[Scene comparison data]
---

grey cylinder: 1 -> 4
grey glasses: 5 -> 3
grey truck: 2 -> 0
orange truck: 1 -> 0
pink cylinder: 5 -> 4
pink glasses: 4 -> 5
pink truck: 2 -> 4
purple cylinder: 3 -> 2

---

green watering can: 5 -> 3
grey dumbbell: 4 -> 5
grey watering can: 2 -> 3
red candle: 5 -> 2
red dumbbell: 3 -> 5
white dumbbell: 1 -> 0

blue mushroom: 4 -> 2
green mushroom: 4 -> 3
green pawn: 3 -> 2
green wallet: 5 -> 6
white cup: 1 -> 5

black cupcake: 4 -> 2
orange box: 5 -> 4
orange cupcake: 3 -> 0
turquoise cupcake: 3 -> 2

---

Of all the entries above, repeat only the lines from the line that has "pink glasses: 4 -> 5" to the line that has "purple cylinder: 3 -> 2", both lines included, exactly.

Task solution:
pink glasses: 4 -> 5
pink truck: 2 -> 4
purple cylinder: 3 -> 2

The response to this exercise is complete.